AIM:
State how many lines of the records below contain the string "wider", giving only the number.

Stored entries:

━━━

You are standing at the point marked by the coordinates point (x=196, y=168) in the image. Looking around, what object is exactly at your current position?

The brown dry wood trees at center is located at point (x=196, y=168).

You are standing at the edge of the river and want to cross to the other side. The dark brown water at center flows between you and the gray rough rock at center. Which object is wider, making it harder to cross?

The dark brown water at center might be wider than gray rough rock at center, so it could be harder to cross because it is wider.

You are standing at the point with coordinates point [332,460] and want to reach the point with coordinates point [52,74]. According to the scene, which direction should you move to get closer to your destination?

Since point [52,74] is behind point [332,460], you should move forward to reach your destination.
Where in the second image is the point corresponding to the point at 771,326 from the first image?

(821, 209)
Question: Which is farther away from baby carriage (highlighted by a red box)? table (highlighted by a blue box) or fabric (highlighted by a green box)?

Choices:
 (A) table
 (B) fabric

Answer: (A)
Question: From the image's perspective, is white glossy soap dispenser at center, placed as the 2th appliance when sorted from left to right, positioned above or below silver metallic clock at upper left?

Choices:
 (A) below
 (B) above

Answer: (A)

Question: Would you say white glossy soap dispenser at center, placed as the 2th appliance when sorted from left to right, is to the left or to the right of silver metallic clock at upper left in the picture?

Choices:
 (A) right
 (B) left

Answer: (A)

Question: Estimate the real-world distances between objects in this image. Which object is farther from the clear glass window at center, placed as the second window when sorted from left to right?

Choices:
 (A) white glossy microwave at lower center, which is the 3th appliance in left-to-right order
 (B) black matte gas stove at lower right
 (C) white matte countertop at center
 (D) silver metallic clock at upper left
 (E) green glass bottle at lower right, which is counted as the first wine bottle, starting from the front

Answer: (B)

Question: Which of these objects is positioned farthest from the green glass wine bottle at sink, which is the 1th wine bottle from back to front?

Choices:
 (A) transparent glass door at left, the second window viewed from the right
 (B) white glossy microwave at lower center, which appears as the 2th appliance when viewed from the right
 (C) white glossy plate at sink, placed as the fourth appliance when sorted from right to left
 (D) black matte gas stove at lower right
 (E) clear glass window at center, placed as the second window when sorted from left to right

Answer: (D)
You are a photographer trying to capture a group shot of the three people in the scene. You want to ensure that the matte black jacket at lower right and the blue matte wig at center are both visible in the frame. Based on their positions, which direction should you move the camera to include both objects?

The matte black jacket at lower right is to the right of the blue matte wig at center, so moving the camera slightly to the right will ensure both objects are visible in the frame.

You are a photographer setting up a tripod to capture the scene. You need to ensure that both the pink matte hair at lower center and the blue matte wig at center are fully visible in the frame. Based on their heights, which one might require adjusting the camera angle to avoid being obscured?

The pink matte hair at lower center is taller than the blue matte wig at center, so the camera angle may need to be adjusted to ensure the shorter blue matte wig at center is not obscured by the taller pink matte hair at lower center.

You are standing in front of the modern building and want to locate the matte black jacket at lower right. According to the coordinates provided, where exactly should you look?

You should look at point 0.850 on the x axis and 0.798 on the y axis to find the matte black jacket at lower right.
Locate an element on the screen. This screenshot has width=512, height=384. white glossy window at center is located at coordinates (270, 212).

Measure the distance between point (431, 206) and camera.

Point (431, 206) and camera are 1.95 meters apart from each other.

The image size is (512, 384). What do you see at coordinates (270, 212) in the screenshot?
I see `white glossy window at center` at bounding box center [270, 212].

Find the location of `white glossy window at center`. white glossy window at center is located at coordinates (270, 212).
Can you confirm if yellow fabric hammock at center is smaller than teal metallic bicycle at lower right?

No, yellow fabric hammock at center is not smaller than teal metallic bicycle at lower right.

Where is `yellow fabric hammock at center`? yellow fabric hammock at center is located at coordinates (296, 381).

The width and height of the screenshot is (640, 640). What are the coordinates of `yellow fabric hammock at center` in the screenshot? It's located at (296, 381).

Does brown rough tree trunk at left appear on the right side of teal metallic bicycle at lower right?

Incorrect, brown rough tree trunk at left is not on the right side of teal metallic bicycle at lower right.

━━━

EXERCISE ANSWER:
2